#### Records supplied ####

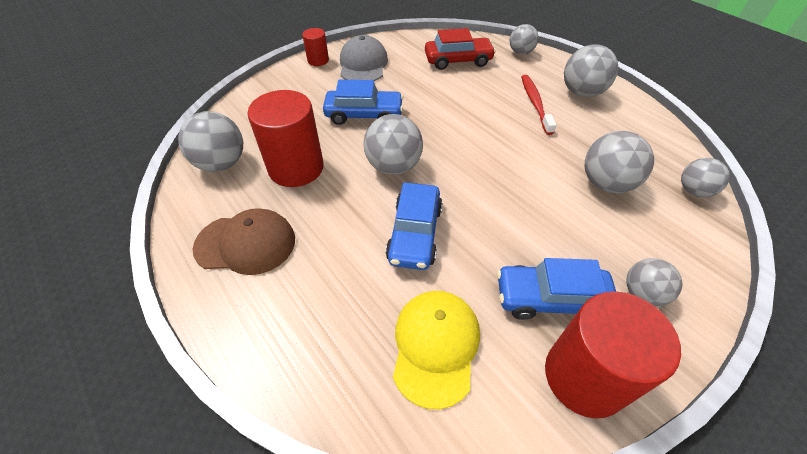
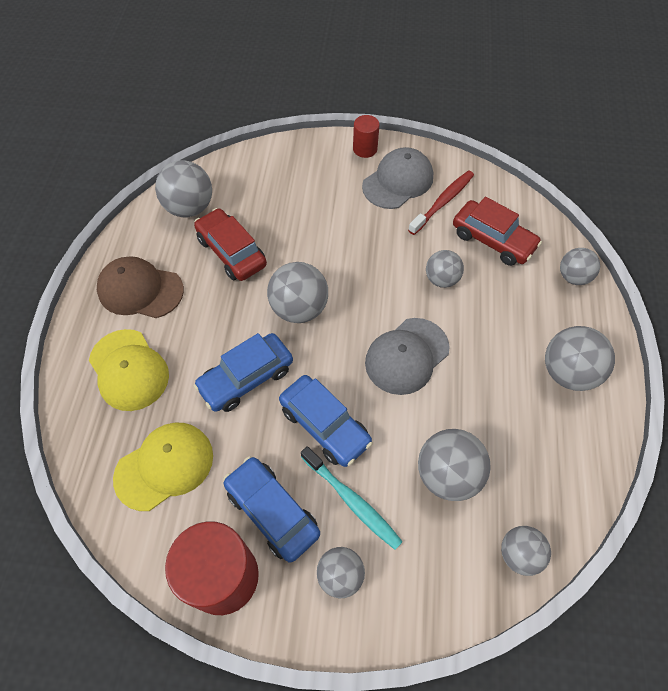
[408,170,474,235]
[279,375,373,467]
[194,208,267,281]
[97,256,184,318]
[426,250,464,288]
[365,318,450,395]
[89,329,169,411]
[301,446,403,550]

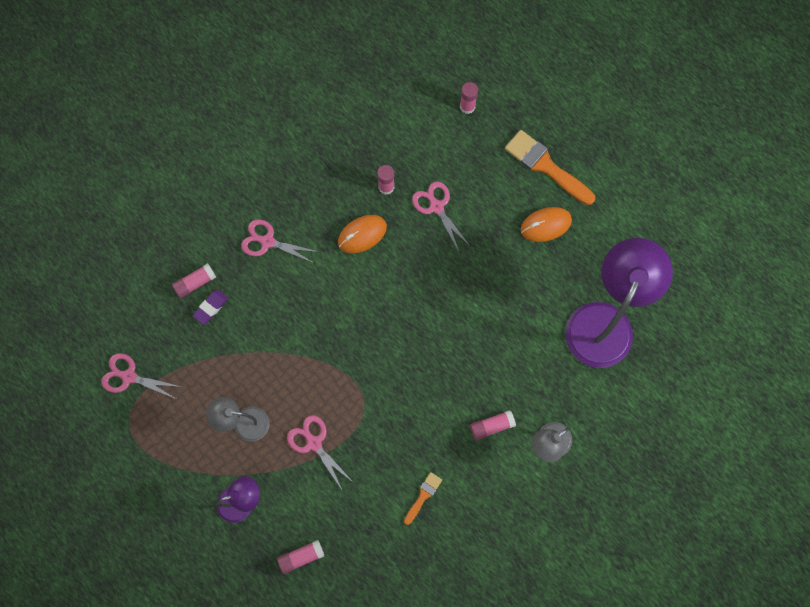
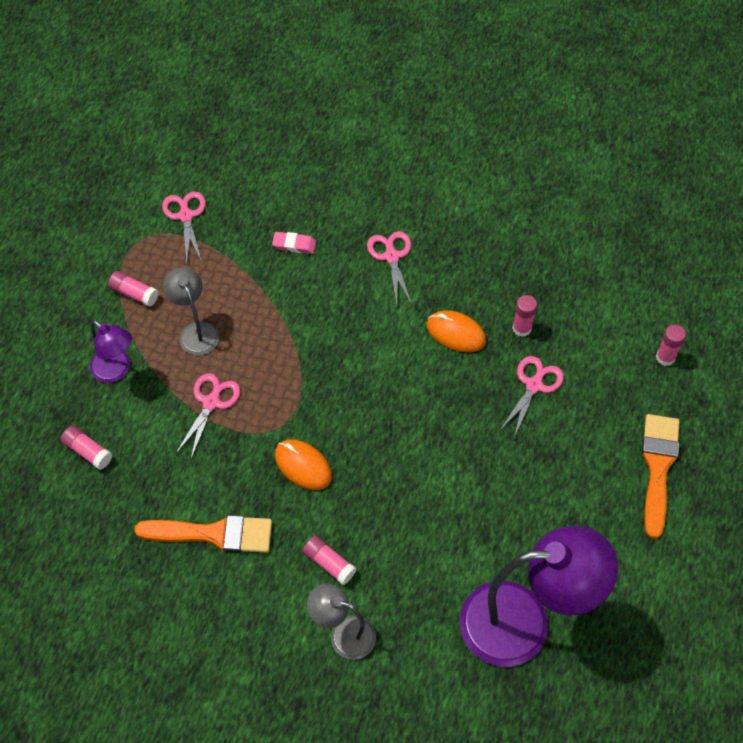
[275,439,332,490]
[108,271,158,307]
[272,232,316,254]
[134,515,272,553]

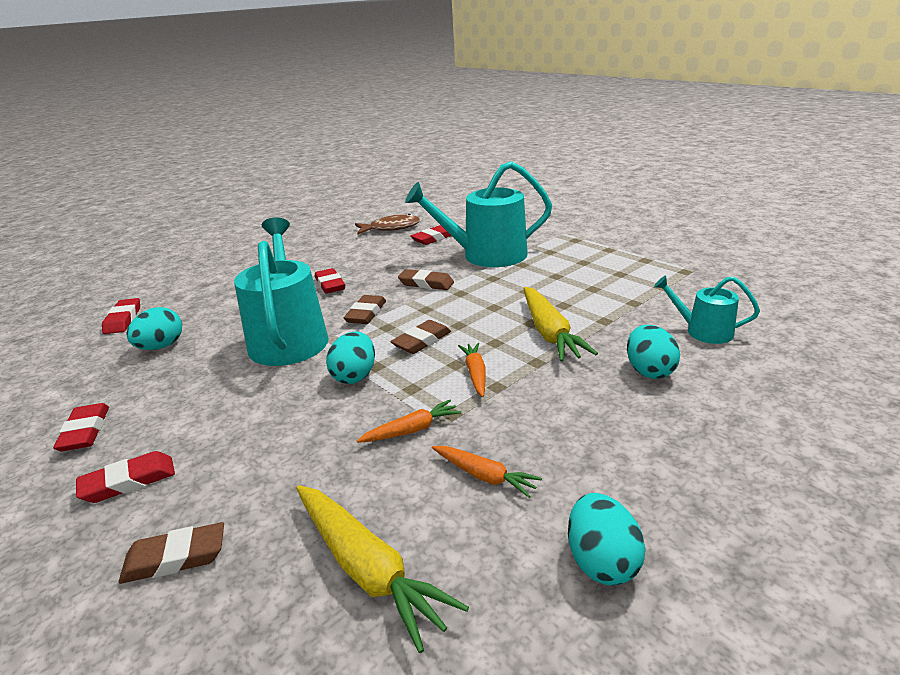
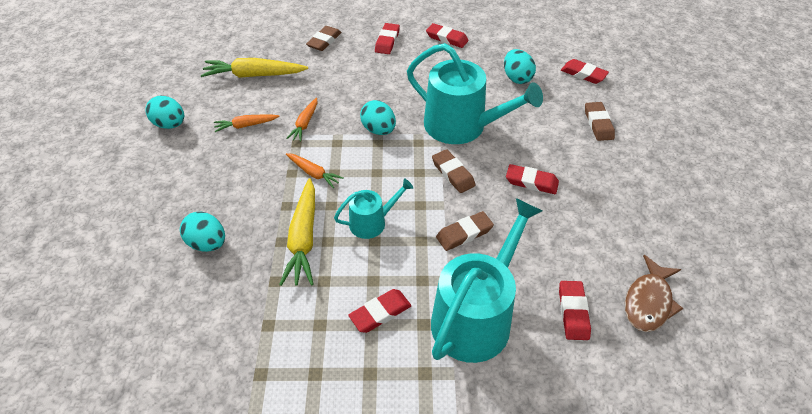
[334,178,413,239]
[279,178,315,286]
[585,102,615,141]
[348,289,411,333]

####

#### [Your objective]
Output all of the data word for word, excluding any pictures.

#### [Exercise response]
[408,170,474,235]
[279,375,373,467]
[194,208,267,281]
[97,256,184,318]
[426,250,464,288]
[365,318,450,395]
[89,329,169,411]
[301,446,403,550]

[275,439,332,490]
[108,271,158,307]
[272,232,316,254]
[134,515,272,553]

[334,178,413,239]
[279,178,315,286]
[585,102,615,141]
[348,289,411,333]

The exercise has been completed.